===== Exercise inputs
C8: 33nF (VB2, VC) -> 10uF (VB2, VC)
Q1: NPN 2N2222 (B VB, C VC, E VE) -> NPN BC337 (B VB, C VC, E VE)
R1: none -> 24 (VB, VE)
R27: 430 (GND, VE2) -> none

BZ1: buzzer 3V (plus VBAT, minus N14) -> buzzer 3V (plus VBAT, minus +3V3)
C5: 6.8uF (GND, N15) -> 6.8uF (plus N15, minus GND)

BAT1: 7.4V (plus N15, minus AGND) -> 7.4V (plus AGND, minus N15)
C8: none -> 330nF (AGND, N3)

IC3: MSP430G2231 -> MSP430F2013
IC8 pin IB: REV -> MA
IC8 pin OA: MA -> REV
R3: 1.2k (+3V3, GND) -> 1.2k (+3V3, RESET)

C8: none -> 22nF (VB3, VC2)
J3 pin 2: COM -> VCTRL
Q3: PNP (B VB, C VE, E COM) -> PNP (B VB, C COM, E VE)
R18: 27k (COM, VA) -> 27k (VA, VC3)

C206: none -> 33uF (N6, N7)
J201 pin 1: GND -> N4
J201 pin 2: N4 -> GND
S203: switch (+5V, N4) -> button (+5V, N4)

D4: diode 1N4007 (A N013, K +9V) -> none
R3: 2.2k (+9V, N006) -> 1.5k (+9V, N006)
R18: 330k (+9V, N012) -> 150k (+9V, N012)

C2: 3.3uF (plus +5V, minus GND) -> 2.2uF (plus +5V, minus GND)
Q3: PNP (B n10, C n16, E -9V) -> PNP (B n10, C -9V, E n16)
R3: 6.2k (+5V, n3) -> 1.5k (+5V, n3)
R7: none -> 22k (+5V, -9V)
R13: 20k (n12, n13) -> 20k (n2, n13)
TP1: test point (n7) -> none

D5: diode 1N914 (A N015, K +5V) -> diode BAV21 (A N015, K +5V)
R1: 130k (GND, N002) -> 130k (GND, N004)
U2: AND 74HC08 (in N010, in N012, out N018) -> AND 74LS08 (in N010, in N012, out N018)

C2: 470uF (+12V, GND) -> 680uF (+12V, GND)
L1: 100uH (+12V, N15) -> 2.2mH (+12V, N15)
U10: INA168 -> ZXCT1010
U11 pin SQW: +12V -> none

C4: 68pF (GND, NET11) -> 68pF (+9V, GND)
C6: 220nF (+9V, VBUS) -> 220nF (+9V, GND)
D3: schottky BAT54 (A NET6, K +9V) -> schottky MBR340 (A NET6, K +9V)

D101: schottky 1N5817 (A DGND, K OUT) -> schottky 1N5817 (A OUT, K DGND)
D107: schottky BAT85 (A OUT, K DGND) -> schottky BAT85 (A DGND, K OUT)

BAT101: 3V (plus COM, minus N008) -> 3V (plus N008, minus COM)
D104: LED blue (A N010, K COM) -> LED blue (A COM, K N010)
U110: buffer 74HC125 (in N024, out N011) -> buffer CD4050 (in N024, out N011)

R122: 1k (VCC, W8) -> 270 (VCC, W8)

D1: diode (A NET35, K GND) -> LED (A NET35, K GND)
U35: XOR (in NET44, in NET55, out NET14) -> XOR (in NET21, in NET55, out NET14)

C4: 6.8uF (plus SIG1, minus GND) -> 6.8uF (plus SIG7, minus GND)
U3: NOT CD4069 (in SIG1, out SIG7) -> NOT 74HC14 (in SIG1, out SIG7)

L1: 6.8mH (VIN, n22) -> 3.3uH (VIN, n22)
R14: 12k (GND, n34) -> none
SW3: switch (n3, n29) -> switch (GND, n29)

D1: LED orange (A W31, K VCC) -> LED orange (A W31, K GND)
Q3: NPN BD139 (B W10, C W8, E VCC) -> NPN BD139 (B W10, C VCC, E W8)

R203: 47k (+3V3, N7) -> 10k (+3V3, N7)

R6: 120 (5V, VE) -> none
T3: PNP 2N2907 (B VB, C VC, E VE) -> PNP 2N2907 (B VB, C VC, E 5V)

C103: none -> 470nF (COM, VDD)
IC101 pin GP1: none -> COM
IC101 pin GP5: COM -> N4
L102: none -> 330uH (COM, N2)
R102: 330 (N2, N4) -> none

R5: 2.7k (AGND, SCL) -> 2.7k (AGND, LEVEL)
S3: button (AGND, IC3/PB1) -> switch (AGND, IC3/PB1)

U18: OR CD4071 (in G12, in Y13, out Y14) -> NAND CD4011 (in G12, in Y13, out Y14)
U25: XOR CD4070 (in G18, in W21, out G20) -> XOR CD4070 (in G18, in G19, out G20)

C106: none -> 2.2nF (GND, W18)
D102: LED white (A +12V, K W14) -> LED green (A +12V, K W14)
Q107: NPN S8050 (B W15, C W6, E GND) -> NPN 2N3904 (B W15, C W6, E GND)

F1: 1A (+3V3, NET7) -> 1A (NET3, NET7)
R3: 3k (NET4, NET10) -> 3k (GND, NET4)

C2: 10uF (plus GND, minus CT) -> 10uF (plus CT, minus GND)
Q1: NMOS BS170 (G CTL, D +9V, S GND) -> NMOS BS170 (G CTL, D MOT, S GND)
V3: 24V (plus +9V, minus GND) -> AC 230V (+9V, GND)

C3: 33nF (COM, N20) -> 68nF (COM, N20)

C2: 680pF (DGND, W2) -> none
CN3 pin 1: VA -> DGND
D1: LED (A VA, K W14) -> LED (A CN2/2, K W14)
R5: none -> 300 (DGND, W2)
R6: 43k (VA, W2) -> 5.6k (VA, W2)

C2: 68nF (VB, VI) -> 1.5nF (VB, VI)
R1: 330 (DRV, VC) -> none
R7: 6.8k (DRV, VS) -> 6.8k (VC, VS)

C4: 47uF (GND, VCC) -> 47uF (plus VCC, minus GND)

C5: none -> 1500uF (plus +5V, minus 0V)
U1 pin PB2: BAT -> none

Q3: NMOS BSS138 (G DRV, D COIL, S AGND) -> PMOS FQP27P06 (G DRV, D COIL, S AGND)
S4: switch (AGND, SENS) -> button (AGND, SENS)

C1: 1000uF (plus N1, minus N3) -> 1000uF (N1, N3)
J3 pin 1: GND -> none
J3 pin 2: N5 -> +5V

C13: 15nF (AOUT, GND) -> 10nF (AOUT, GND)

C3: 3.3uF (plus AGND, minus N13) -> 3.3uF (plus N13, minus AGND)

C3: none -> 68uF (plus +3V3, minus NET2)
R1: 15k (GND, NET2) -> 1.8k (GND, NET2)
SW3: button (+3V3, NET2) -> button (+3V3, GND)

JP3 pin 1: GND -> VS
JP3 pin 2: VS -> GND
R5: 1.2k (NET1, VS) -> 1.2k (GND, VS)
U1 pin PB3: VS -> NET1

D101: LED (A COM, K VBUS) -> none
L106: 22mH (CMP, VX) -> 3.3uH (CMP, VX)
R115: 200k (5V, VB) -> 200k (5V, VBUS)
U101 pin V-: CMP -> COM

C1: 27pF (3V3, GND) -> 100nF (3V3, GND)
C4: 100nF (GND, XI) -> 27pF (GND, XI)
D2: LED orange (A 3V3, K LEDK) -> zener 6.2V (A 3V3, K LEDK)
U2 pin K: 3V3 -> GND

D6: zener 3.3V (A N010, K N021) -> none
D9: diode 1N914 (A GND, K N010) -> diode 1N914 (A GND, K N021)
==========
**What the task requires:** Write out each entry again, word for word.

**Exercise result:**
C8: 33nF (VB2, VC) -> 10uF (VB2, VC)
Q1: NPN 2N2222 (B VB, C VC, E VE) -> NPN BC337 (B VB, C VC, E VE)
R1: none -> 24 (VB, VE)
R27: 430 (GND, VE2) -> none

BZ1: buzzer 3V (plus VBAT, minus N14) -> buzzer 3V (plus VBAT, minus +3V3)
C5: 6.8uF (GND, N15) -> 6.8uF (plus N15, minus GND)

BAT1: 7.4V (plus N15, minus AGND) -> 7.4V (plus AGND, minus N15)
C8: none -> 330nF (AGND, N3)

IC3: MSP430G2231 -> MSP430F2013
IC8 pin IB: REV -> MA
IC8 pin OA: MA -> REV
R3: 1.2k (+3V3, GND) -> 1.2k (+3V3, RESET)

C8: none -> 22nF (VB3, VC2)
J3 pin 2: COM -> VCTRL
Q3: PNP (B VB, C VE, E COM) -> PNP (B VB, C COM, E VE)
R18: 27k (COM, VA) -> 27k (VA, VC3)

C206: none -> 33uF (N6, N7)
J201 pin 1: GND -> N4
J201 pin 2: N4 -> GND
S203: switch (+5V, N4) -> button (+5V, N4)

D4: diode 1N4007 (A N013, K +9V) -> none
R3: 2.2k (+9V, N006) -> 1.5k (+9V, N006)
R18: 330k (+9V, N012) -> 150k (+9V, N012)

C2: 3.3uF (plus +5V, minus GND) -> 2.2uF (plus +5V, minus GND)
Q3: PNP (B n10, C n16, E -9V) -> PNP (B n10, C -9V, E n16)
R3: 6.2k (+5V, n3) -> 1.5k (+5V, n3)
R7: none -> 22k (+5V, -9V)
R13: 20k (n12, n13) -> 20k (n2, n13)
TP1: test point (n7) -> none

D5: diode 1N914 (A N015, K +5V) -> diode BAV21 (A N015, K +5V)
R1: 130k (GND, N002) -> 130k (GND, N004)
U2: AND 74HC08 (in N010, in N012, out N018) -> AND 74LS08 (in N010, in N012, out N018)

C2: 470uF (+12V, GND) -> 680uF (+12V, GND)
L1: 100uH (+12V, N15) -> 2.2mH (+12V, N15)
U10: INA168 -> ZXCT1010
U11 pin SQW: +12V -> none

C4: 68pF (GND, NET11) -> 68pF (+9V, GND)
C6: 220nF (+9V, VBUS) -> 220nF (+9V, GND)
D3: schottky BAT54 (A NET6, K +9V) -> schottky MBR340 (A NET6, K +9V)

D101: schottky 1N5817 (A DGND, K OUT) -> schottky 1N5817 (A OUT, K DGND)
D107: schottky BAT85 (A OUT, K DGND) -> schottky BAT85 (A DGND, K OUT)

BAT101: 3V (plus COM, minus N008) -> 3V (plus N008, minus COM)
D104: LED blue (A N010, K COM) -> LED blue (A COM, K N010)
U110: buffer 74HC125 (in N024, out N011) -> buffer CD4050 (in N024, out N011)

R122: 1k (VCC, W8) -> 270 (VCC, W8)

D1: diode (A NET35, K GND) -> LED (A NET35, K GND)
U35: XOR (in NET44, in NET55, out NET14) -> XOR (in NET21, in NET55, out NET14)

C4: 6.8uF (plus SIG1, minus GND) -> 6.8uF (plus SIG7, minus GND)
U3: NOT CD4069 (in SIG1, out SIG7) -> NOT 74HC14 (in SIG1, out SIG7)

L1: 6.8mH (VIN, n22) -> 3.3uH (VIN, n22)
R14: 12k (GND, n34) -> none
SW3: switch (n3, n29) -> switch (GND, n29)

D1: LED orange (A W31, K VCC) -> LED orange (A W31, K GND)
Q3: NPN BD139 (B W10, C W8, E VCC) -> NPN BD139 (B W10, C VCC, E W8)

R203: 47k (+3V3, N7) -> 10k (+3V3, N7)

R6: 120 (5V, VE) -> none
T3: PNP 2N2907 (B VB, C VC, E VE) -> PNP 2N2907 (B VB, C VC, E 5V)

C103: none -> 470nF (COM, VDD)
IC101 pin GP1: none -> COM
IC101 pin GP5: COM -> N4
L102: none -> 330uH (COM, N2)
R102: 330 (N2, N4) -> none

R5: 2.7k (AGND, SCL) -> 2.7k (AGND, LEVEL)
S3: button (AGND, IC3/PB1) -> switch (AGND, IC3/PB1)

U18: OR CD4071 (in G12, in Y13, out Y14) -> NAND CD4011 (in G12, in Y13, out Y14)
U25: XOR CD4070 (in G18, in W21, out G20) -> XOR CD4070 (in G18, in G19, out G20)

C106: none -> 2.2nF (GND, W18)
D102: LED white (A +12V, K W14) -> LED green (A +12V, K W14)
Q107: NPN S8050 (B W15, C W6, E GND) -> NPN 2N3904 (B W15, C W6, E GND)

F1: 1A (+3V3, NET7) -> 1A (NET3, NET7)
R3: 3k (NET4, NET10) -> 3k (GND, NET4)

C2: 10uF (plus GND, minus CT) -> 10uF (plus CT, minus GND)
Q1: NMOS BS170 (G CTL, D +9V, S GND) -> NMOS BS170 (G CTL, D MOT, S GND)
V3: 24V (plus +9V, minus GND) -> AC 230V (+9V, GND)

C3: 33nF (COM, N20) -> 68nF (COM, N20)

C2: 680pF (DGND, W2) -> none
CN3 pin 1: VA -> DGND
D1: LED (A VA, K W14) -> LED (A CN2/2, K W14)
R5: none -> 300 (DGND, W2)
R6: 43k (VA, W2) -> 5.6k (VA, W2)

C2: 68nF (VB, VI) -> 1.5nF (VB, VI)
R1: 330 (DRV, VC) -> none
R7: 6.8k (DRV, VS) -> 6.8k (VC, VS)

C4: 47uF (GND, VCC) -> 47uF (plus VCC, minus GND)

C5: none -> 1500uF (plus +5V, minus 0V)
U1 pin PB2: BAT -> none

Q3: NMOS BSS138 (G DRV, D COIL, S AGND) -> PMOS FQP27P06 (G DRV, D COIL, S AGND)
S4: switch (AGND, SENS) -> button (AGND, SENS)

C1: 1000uF (plus N1, minus N3) -> 1000uF (N1, N3)
J3 pin 1: GND -> none
J3 pin 2: N5 -> +5V

C13: 15nF (AOUT, GND) -> 10nF (AOUT, GND)

C3: 3.3uF (plus AGND, minus N13) -> 3.3uF (plus N13, minus AGND)

C3: none -> 68uF (plus +3V3, minus NET2)
R1: 15k (GND, NET2) -> 1.8k (GND, NET2)
SW3: button (+3V3, NET2) -> button (+3V3, GND)

JP3 pin 1: GND -> VS
JP3 pin 2: VS -> GND
R5: 1.2k (NET1, VS) -> 1.2k (GND, VS)
U1 pin PB3: VS -> NET1

D101: LED (A COM, K VBUS) -> none
L106: 22mH (CMP, VX) -> 3.3uH (CMP, VX)
R115: 200k (5V, VB) -> 200k (5V, VBUS)
U101 pin V-: CMP -> COM

C1: 27pF (3V3, GND) -> 100nF (3V3, GND)
C4: 100nF (GND, XI) -> 27pF (GND, XI)
D2: LED orange (A 3V3, K LEDK) -> zener 6.2V (A 3V3, K LEDK)
U2 pin K: 3V3 -> GND

D6: zener 3.3V (A N010, K N021) -> none
D9: diode 1N914 (A GND, K N010) -> diode 1N914 (A GND, K N021)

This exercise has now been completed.